=== TASK MATERIAL ===
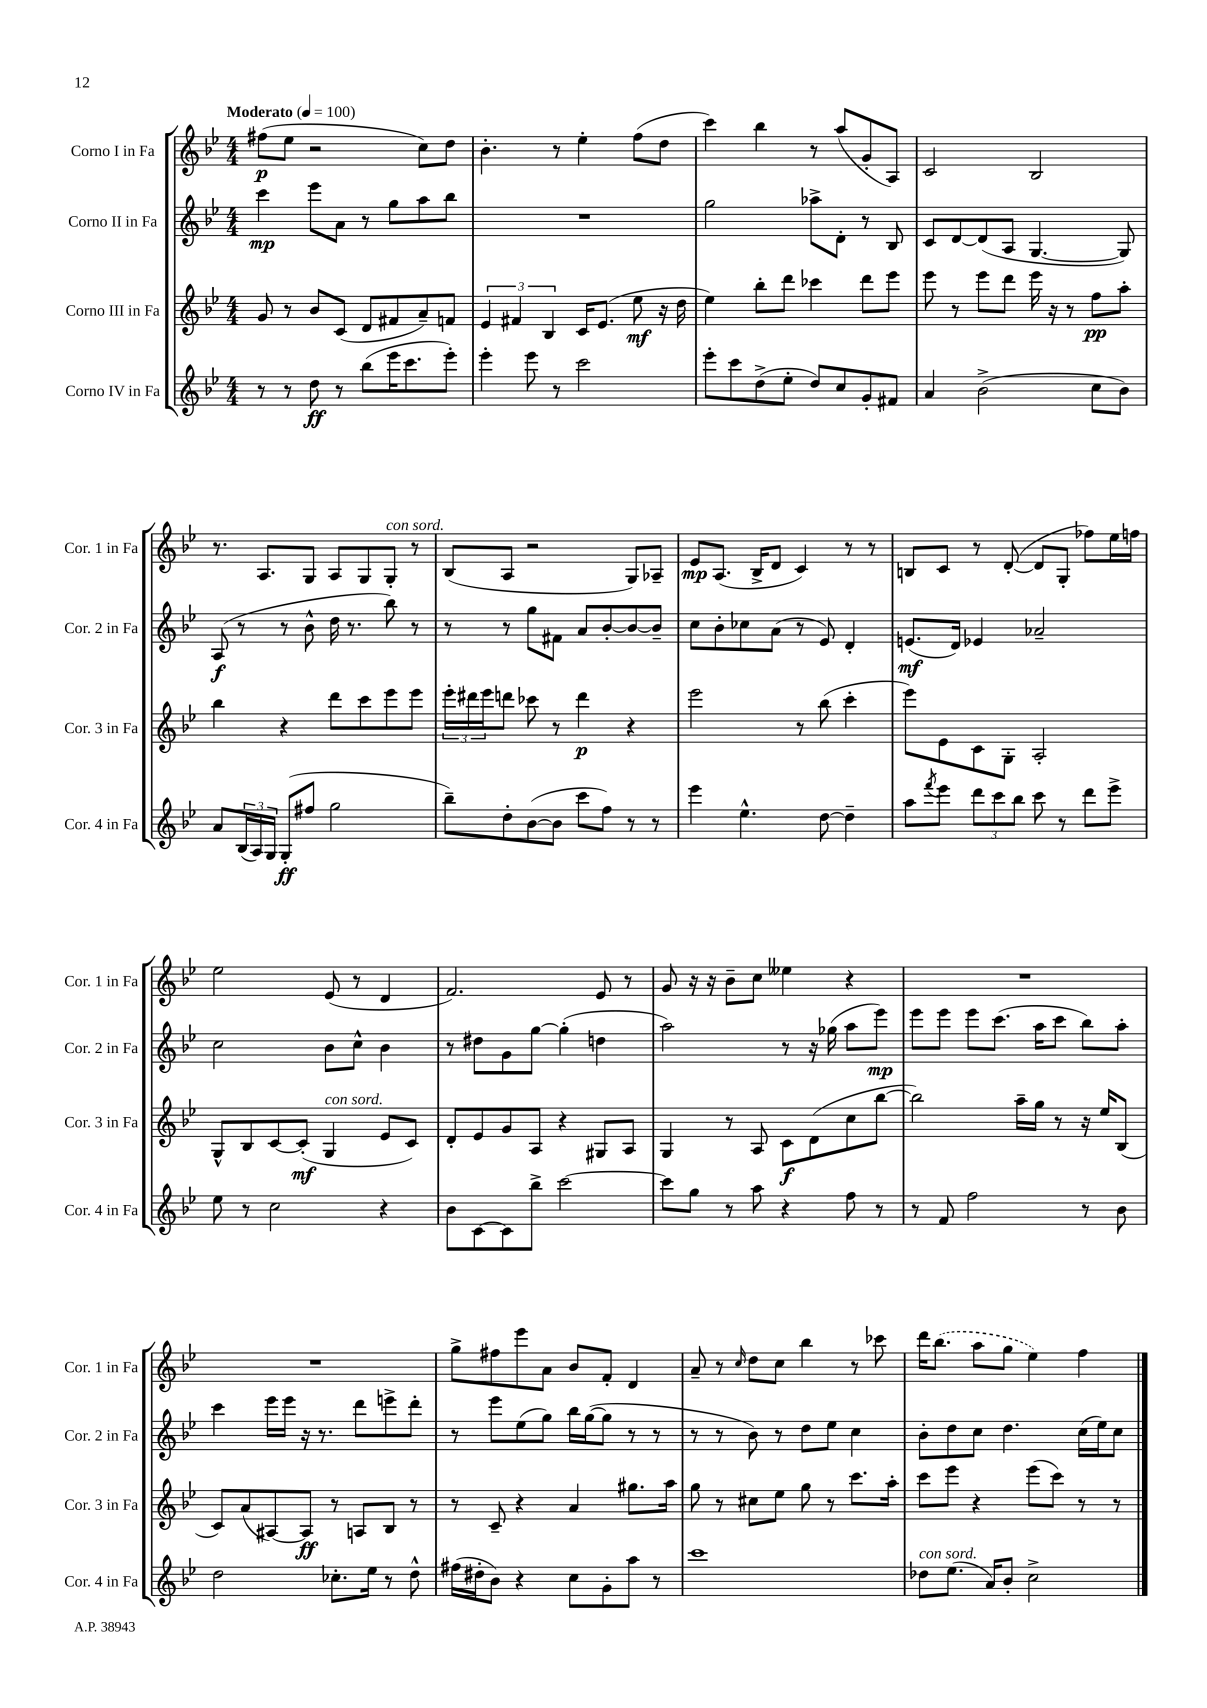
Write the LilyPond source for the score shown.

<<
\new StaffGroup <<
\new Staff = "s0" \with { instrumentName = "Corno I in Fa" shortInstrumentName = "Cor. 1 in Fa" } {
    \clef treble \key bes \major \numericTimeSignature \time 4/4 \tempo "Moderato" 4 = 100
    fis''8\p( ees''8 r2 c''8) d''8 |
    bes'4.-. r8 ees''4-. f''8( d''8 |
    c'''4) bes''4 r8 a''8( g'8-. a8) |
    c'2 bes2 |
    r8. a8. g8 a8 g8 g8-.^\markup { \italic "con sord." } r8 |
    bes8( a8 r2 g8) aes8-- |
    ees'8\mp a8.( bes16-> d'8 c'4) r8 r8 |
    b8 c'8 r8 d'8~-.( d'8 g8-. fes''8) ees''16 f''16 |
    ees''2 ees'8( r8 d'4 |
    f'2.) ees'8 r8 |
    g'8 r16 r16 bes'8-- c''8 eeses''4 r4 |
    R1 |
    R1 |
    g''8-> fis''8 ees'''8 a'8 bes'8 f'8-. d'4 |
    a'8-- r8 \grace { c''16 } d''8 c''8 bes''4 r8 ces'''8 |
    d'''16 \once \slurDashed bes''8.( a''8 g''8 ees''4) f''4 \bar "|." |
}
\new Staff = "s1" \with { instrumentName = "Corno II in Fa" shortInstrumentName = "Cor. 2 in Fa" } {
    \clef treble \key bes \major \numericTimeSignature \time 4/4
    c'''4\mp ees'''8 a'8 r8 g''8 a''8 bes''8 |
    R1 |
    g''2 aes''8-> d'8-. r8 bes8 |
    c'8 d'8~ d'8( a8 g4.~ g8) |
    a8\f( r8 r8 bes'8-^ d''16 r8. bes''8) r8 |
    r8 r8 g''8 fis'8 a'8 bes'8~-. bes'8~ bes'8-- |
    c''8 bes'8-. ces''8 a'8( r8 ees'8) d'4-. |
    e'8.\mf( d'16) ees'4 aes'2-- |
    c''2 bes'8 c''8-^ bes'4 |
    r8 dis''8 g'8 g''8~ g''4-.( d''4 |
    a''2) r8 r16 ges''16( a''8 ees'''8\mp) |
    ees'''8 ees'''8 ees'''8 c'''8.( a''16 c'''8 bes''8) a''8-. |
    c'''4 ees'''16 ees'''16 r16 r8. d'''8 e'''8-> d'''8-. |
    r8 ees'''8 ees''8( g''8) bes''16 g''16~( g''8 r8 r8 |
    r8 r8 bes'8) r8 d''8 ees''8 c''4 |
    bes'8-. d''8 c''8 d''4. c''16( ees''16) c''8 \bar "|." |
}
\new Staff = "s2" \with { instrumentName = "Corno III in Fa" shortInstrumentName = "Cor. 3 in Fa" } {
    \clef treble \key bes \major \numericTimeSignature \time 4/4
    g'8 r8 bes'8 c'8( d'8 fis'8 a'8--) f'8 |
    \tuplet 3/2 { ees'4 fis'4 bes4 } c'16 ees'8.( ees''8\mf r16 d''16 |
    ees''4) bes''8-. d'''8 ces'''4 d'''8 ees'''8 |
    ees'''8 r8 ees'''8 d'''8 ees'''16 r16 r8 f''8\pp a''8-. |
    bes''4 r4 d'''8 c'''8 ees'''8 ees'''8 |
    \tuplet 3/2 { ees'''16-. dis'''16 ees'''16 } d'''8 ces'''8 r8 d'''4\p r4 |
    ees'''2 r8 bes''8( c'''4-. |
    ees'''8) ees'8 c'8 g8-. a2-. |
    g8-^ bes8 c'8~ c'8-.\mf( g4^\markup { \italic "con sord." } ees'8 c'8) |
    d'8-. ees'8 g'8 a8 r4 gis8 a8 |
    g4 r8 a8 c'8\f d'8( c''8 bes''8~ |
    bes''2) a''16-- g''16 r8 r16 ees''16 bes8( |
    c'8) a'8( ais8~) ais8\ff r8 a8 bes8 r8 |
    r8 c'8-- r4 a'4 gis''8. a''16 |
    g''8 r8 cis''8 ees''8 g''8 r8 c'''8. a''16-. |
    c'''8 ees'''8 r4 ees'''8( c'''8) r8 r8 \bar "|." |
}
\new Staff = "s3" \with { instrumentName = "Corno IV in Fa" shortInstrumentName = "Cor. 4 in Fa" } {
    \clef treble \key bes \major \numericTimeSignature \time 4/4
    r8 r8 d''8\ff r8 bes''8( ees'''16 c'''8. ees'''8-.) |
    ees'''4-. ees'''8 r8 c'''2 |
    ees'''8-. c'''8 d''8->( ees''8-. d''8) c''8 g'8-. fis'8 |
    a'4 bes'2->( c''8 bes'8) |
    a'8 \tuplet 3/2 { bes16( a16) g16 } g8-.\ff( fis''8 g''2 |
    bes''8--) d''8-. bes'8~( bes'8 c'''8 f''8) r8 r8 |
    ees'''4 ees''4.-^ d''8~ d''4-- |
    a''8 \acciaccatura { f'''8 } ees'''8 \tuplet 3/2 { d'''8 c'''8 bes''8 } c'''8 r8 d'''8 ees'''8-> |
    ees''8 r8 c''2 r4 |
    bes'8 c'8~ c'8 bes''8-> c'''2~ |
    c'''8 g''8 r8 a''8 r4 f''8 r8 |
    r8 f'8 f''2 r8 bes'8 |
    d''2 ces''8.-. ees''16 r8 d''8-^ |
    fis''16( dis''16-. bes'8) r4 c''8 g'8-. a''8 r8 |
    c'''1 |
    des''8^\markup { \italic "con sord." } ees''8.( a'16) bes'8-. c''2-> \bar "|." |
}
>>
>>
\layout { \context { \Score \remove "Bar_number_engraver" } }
===
=== TASK MATERIAL ===
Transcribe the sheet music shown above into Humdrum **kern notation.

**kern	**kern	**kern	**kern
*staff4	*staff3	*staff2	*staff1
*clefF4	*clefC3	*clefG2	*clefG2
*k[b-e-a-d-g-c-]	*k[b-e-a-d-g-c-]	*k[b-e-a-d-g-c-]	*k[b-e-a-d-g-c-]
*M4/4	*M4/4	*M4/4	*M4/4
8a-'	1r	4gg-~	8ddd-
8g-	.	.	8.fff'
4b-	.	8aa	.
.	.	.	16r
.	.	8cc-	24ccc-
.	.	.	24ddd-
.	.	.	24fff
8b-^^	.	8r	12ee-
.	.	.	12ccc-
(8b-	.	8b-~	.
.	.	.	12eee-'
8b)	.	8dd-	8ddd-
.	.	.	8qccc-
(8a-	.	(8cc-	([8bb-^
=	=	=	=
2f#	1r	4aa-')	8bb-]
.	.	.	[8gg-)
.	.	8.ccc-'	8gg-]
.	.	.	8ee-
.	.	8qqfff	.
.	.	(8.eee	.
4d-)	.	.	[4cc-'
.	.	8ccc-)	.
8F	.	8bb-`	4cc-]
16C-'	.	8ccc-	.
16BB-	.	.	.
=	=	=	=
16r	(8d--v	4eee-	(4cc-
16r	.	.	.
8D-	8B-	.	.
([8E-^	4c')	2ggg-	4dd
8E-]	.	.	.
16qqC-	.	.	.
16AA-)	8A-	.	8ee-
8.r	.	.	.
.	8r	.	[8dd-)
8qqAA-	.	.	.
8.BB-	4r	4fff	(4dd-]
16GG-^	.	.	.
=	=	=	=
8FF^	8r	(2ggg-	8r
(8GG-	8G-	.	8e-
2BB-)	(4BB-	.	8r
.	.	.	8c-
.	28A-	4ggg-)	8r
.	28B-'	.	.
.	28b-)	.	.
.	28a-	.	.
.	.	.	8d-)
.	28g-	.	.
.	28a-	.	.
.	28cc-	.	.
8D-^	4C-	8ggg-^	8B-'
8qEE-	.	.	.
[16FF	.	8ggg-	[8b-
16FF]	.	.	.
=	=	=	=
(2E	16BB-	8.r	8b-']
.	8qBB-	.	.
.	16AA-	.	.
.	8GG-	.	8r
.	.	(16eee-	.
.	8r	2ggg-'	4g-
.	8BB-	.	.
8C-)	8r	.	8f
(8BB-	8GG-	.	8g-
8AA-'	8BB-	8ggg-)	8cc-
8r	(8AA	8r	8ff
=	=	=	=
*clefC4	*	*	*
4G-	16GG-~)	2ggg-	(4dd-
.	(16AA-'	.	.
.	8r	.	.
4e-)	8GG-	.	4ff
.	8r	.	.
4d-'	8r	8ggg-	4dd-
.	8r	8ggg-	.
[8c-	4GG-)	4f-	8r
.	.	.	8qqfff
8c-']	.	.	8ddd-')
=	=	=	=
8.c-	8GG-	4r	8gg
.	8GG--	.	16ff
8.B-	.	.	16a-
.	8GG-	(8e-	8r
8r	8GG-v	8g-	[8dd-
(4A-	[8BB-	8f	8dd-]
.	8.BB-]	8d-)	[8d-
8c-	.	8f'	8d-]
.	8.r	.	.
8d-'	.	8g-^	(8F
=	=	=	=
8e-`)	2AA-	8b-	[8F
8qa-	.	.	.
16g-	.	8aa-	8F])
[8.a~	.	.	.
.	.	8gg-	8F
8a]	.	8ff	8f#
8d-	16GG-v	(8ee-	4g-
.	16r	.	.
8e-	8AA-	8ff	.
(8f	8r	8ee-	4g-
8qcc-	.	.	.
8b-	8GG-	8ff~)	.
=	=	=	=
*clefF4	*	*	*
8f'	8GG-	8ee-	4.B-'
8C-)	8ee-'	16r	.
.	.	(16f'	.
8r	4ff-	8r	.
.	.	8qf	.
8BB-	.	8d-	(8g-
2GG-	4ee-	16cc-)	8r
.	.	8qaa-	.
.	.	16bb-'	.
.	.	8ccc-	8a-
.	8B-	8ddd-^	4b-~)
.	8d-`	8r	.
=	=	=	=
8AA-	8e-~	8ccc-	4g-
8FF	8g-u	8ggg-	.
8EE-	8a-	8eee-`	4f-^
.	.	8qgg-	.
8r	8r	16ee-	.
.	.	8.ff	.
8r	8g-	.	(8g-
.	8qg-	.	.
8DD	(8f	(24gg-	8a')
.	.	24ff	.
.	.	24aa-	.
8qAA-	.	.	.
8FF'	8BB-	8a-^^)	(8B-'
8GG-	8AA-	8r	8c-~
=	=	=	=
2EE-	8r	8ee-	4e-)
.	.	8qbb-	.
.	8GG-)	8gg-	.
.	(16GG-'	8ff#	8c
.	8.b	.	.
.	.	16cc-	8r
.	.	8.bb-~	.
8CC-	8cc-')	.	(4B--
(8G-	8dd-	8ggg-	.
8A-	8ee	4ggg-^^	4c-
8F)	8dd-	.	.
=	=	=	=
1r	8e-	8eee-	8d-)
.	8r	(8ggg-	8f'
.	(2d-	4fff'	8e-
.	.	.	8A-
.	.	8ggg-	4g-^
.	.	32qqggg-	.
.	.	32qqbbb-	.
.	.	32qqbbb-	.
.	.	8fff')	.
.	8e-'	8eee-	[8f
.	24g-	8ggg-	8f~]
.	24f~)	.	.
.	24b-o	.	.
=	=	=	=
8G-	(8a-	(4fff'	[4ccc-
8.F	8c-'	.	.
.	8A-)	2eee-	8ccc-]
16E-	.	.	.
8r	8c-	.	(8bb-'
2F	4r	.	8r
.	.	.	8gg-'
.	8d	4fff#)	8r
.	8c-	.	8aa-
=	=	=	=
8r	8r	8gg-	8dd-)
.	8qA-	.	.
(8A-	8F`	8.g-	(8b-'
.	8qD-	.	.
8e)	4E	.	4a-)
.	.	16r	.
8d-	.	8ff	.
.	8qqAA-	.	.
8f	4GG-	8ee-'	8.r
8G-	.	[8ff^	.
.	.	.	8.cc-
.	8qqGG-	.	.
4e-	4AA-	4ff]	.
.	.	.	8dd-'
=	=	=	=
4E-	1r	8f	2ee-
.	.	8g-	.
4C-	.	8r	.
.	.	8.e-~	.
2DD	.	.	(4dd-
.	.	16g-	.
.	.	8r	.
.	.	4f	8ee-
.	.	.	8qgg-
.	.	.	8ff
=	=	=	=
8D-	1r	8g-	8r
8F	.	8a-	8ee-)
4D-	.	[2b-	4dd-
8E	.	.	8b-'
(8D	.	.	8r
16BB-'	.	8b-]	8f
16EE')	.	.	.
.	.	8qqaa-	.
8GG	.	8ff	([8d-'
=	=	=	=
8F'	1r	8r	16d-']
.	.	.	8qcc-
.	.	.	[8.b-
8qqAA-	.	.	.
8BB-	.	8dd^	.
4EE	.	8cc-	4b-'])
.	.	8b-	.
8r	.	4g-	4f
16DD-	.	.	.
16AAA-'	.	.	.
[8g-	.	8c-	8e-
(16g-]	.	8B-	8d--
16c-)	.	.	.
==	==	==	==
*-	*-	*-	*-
===
*DIRECTION*. Find each line in the records that contains the string "sord" and copy those lines out.

*RIGHT ANSWER*.
    r8. a8. g8 a8 g8 g8-.^\markup { \italic "con sord." } r8 |
    g8-^ bes8 c'8~ c'8-.\mf( g4^\markup { \italic "con sord." } ees'8 c'8) |
    des''8^\markup { \italic "con sord." } ees''8.( a'16) bes'8-. c''2-> \bar "|." |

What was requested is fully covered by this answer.